[Given information Boundary: Start]

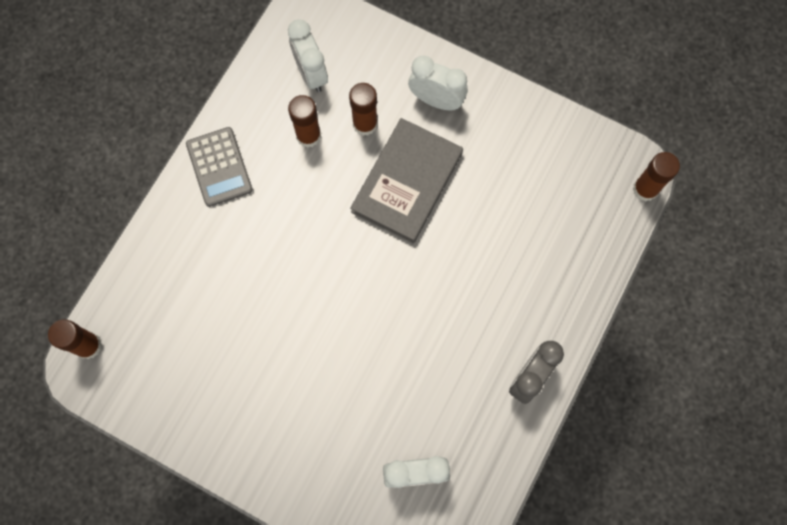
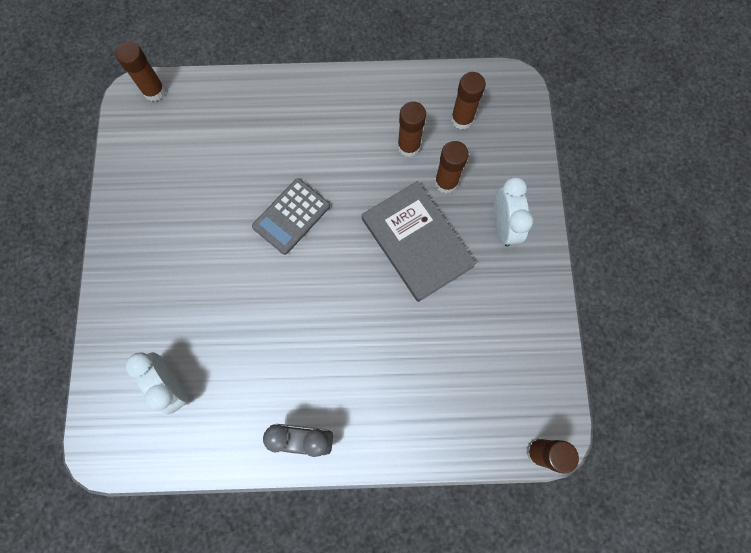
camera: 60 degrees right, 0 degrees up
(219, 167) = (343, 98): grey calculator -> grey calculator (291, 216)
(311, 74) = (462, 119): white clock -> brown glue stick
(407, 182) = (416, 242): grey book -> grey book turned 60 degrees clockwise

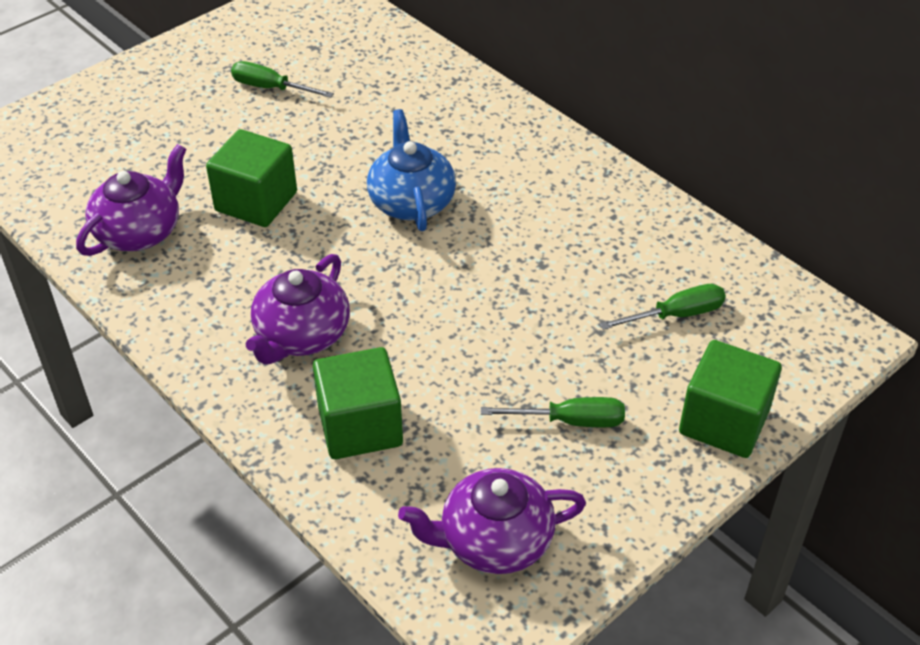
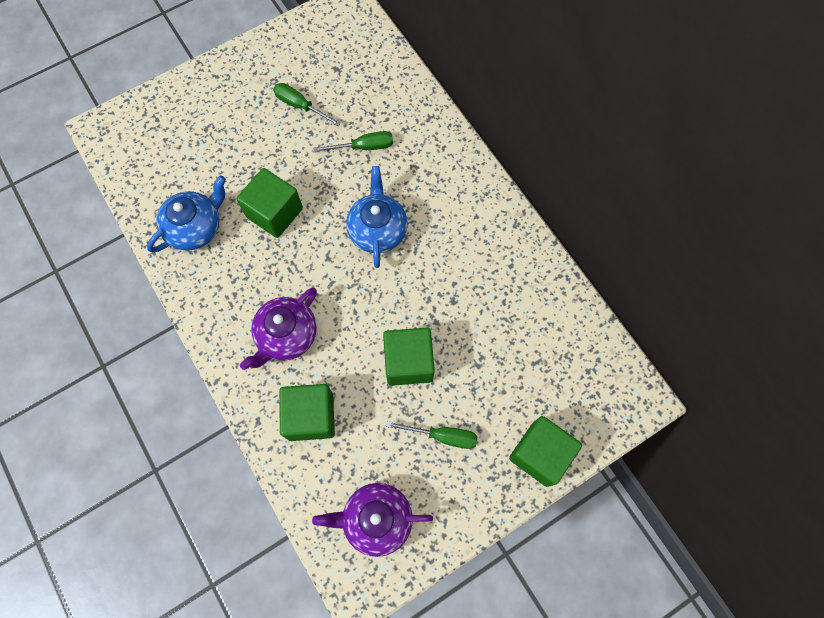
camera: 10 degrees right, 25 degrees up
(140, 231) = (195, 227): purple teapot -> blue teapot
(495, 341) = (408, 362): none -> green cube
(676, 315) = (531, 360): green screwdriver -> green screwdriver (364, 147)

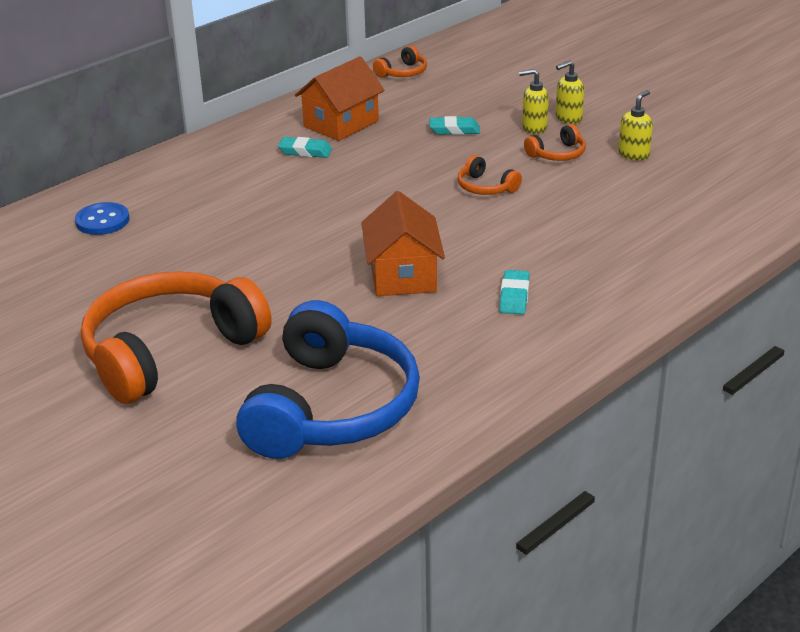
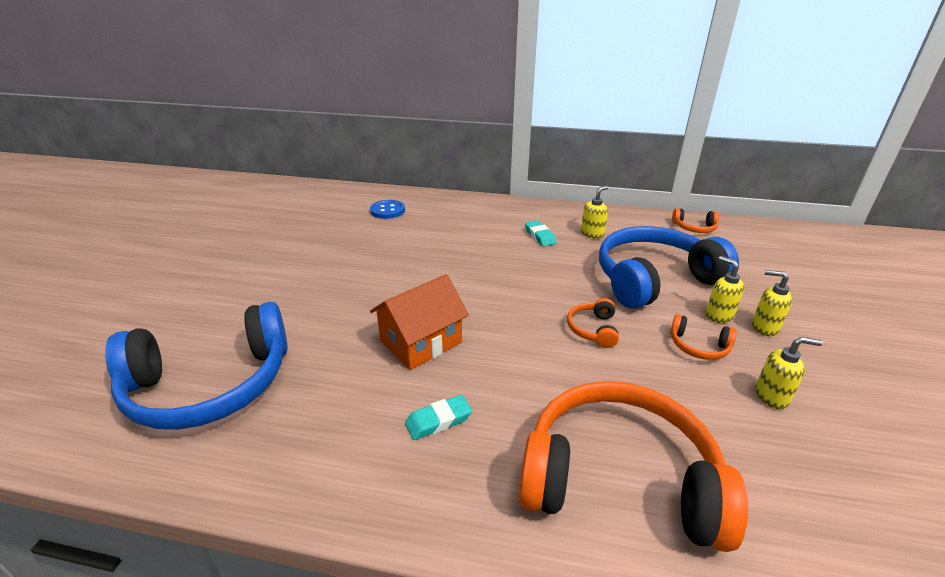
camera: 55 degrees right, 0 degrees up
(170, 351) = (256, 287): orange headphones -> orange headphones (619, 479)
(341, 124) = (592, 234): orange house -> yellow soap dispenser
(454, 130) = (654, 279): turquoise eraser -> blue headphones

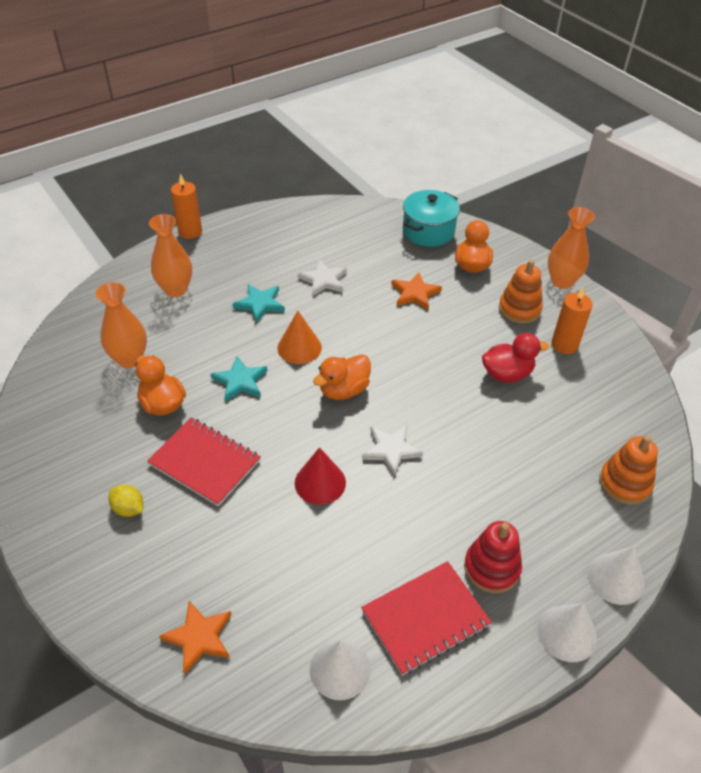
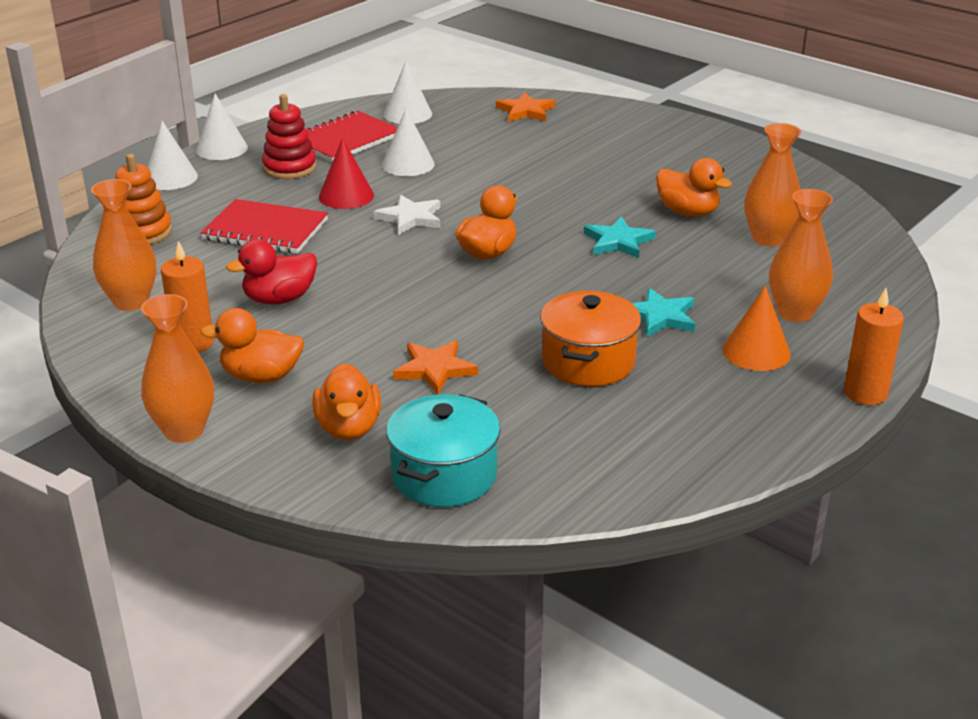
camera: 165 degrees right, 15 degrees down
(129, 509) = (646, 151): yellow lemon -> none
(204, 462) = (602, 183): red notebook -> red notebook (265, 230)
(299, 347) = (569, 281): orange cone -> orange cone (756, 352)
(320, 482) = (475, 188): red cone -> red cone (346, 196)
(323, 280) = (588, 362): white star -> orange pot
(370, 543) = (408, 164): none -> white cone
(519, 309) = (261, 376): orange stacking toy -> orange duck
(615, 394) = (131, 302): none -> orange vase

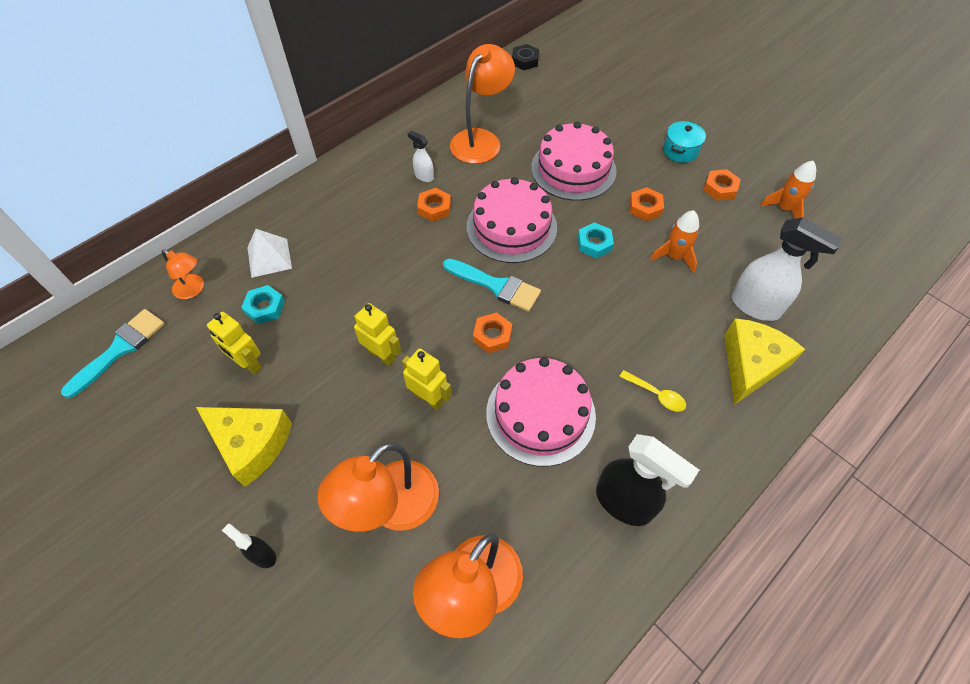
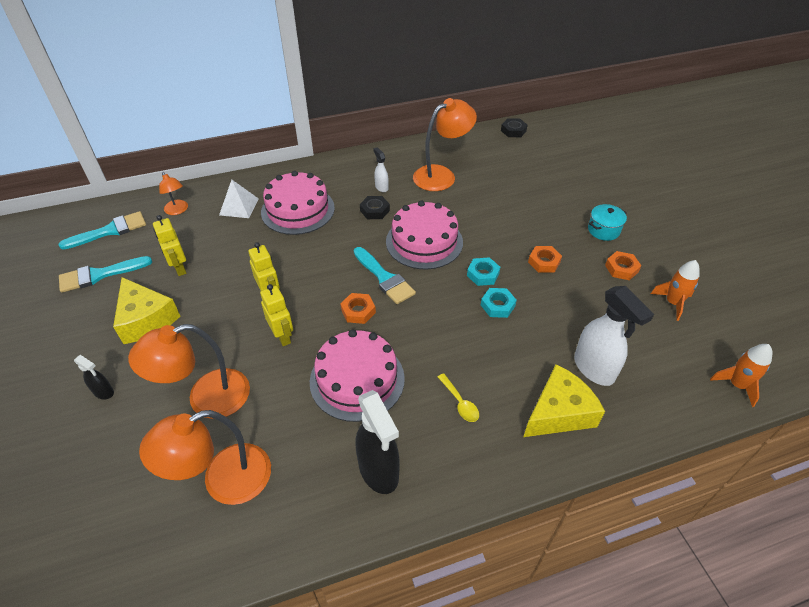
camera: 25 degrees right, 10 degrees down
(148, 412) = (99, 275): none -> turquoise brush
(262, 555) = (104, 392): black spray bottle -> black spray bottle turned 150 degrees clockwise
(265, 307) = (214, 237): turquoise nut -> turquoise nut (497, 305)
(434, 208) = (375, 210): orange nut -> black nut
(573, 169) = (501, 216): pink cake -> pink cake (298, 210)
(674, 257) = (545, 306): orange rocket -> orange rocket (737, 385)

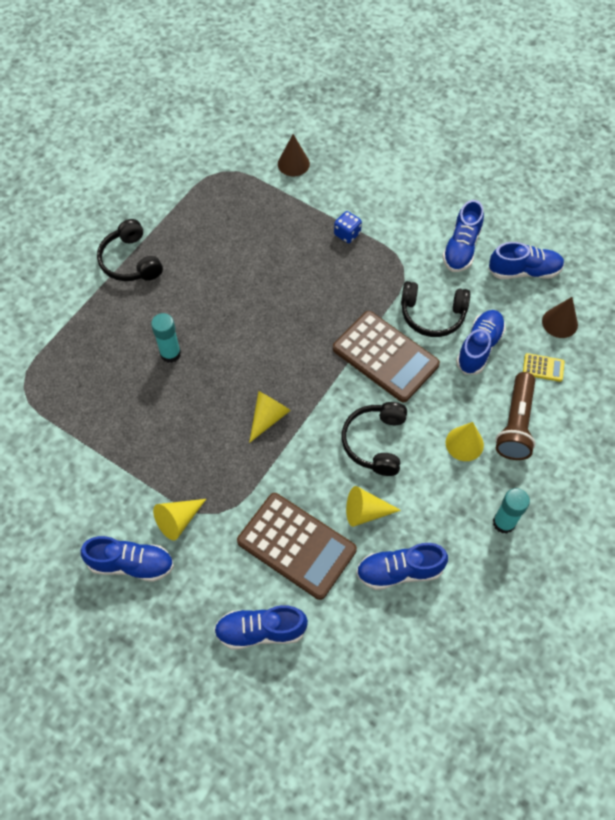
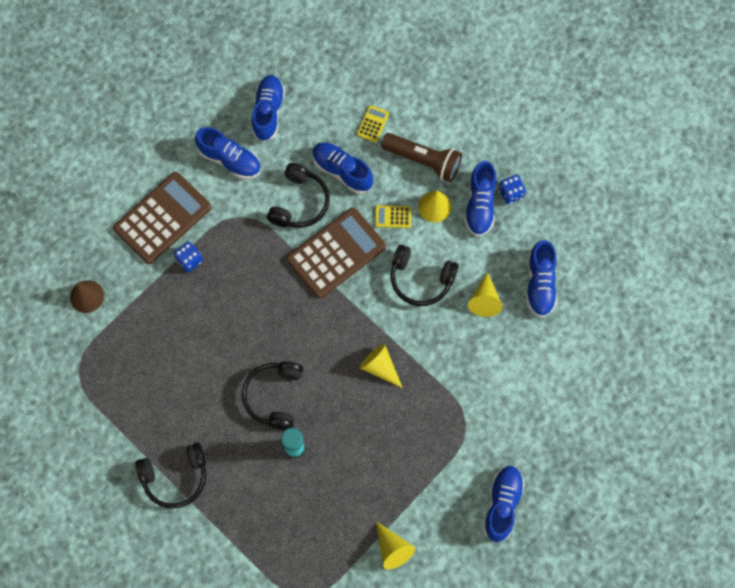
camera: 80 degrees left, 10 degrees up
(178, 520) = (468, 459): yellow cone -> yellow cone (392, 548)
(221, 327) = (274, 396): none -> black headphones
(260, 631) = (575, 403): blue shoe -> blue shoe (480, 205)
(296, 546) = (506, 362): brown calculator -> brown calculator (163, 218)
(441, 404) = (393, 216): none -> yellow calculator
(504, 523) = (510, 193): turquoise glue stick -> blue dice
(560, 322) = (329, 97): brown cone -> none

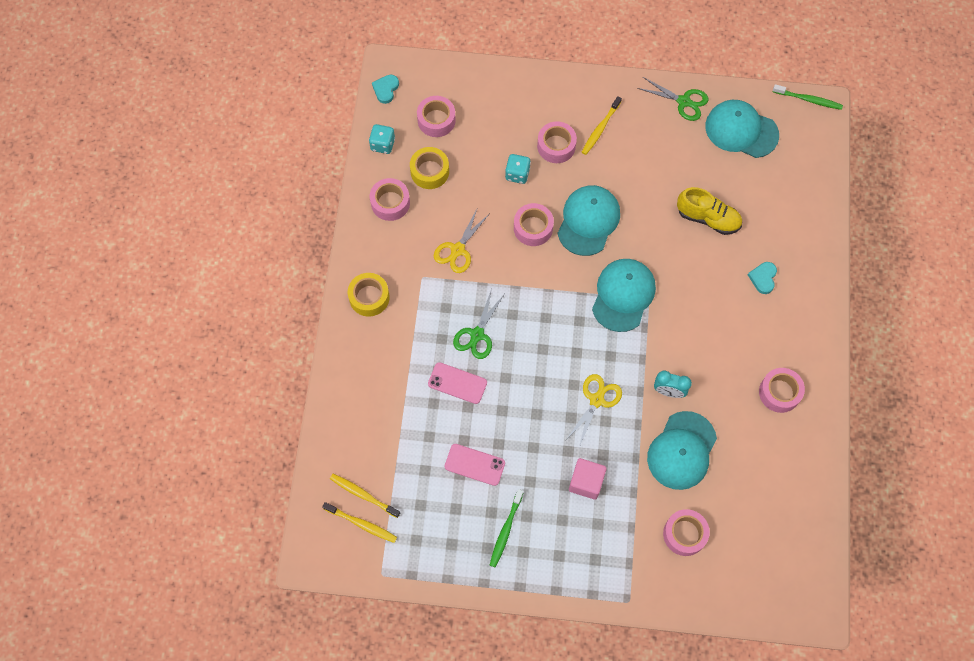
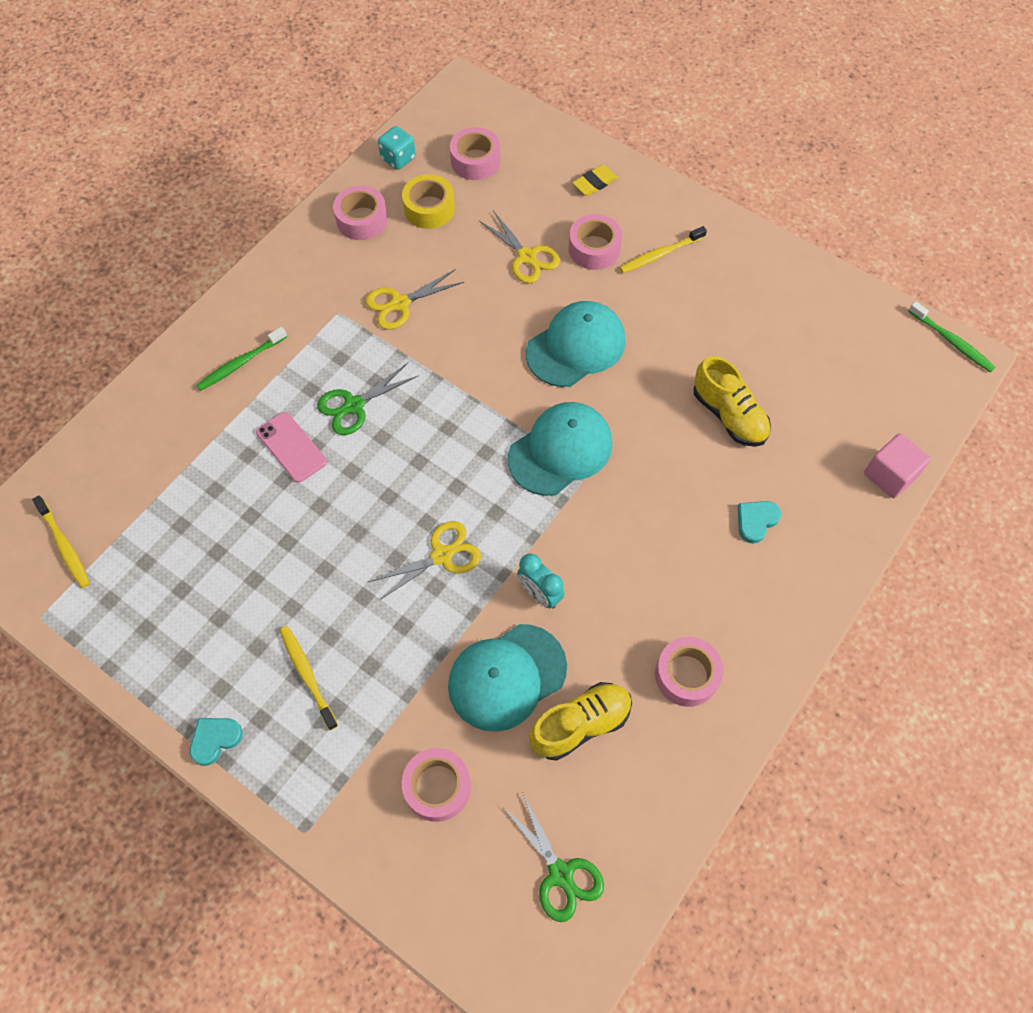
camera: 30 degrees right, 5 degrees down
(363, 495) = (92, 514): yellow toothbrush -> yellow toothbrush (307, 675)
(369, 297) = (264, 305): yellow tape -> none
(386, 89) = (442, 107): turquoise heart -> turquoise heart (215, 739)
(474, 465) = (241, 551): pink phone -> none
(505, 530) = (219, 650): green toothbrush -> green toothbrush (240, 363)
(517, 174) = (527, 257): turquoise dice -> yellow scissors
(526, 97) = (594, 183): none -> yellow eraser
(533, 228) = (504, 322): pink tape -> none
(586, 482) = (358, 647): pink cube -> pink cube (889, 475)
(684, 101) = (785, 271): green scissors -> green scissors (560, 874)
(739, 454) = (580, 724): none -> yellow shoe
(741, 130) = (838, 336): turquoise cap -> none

[Given information Boundary: End]

Task requirements:
The answer must be an exact copy of the lines from the start of the records above through the line containing "(454, 130) = (654, 279): turquoise", with no pictures in it.

Solution for this problem:
camera: 60 degrees right, 0 degrees up
(219, 167) = (343, 98): grey calculator -> grey calculator (291, 216)
(311, 74) = (462, 119): white clock -> brown glue stick
(407, 182) = (416, 242): grey book -> grey book turned 60 degrees clockwise

camera: 10 degrees right, 25 degrees up
(140, 231) = (195, 227): purple teapot -> blue teapot
(495, 341) = (408, 362): none -> green cube
(676, 315) = (531, 360): green screwdriver -> green screwdriver (364, 147)

camera: 55 degrees right, 0 degrees up
(170, 351) = (256, 287): orange headphones -> orange headphones (619, 479)
(341, 124) = (592, 234): orange house -> yellow soap dispenser
(454, 130) = (654, 279): turquoise eraser -> blue headphones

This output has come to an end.